◆ What you need to do
An exact copy of the entries is needed, with every picture left out.

◆ Data excerpts
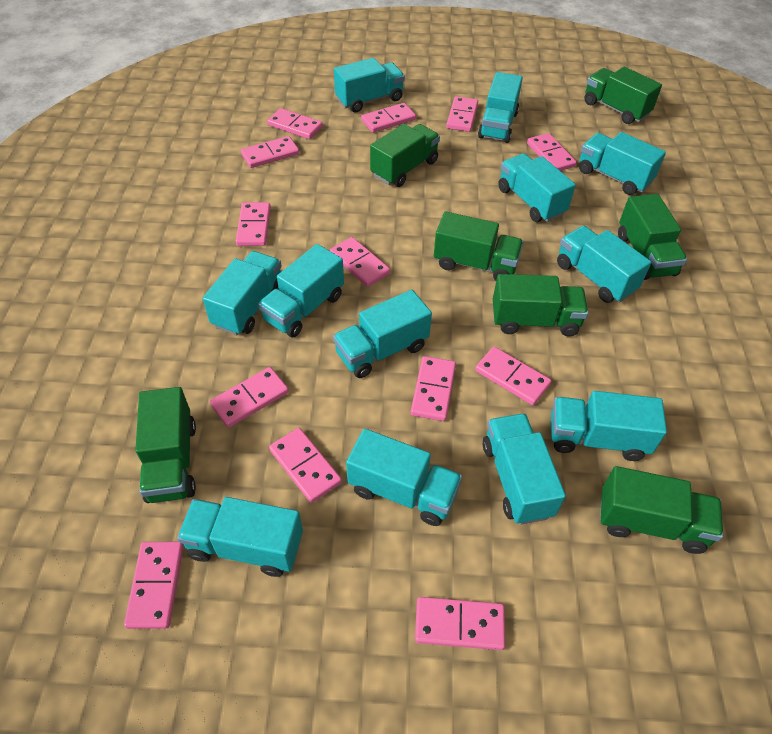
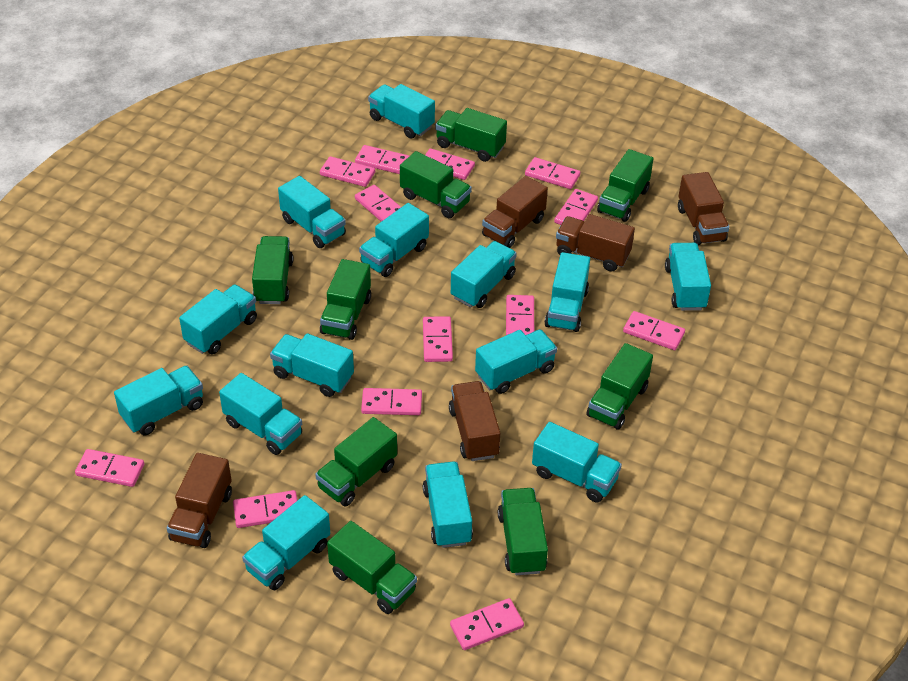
brown truck: 0 -> 5
green truck: 7 -> 9
turquoise truck: 12 -> 14

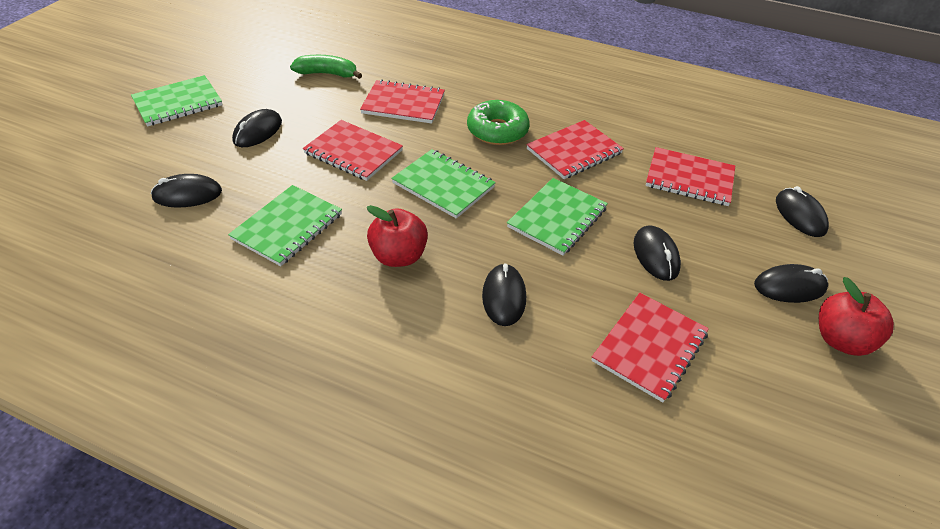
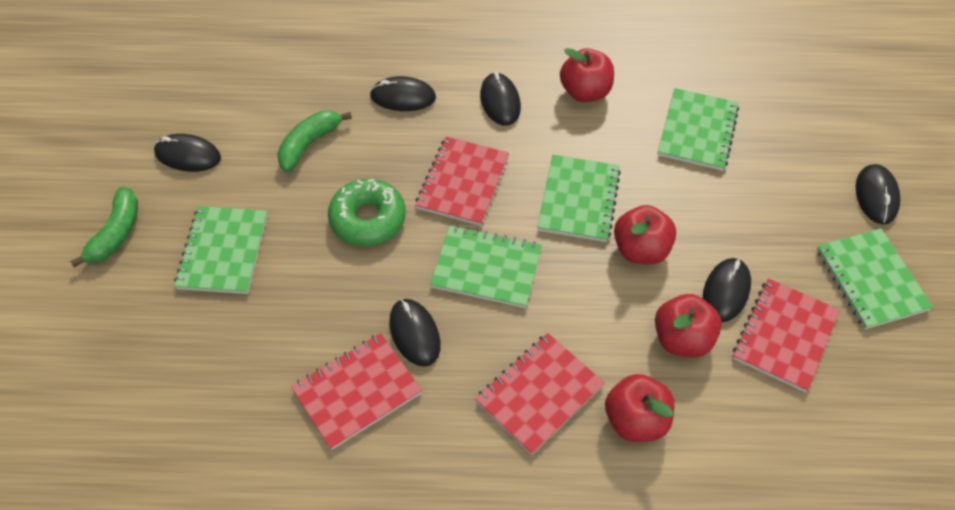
green banana: 1 -> 2
green notebook: 4 -> 5
red apple: 2 -> 4
red notebook: 5 -> 4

◆ Response area
brown truck: 0 -> 5
green truck: 7 -> 9
turquoise truck: 12 -> 14

green banana: 1 -> 2
green notebook: 4 -> 5
red apple: 2 -> 4
red notebook: 5 -> 4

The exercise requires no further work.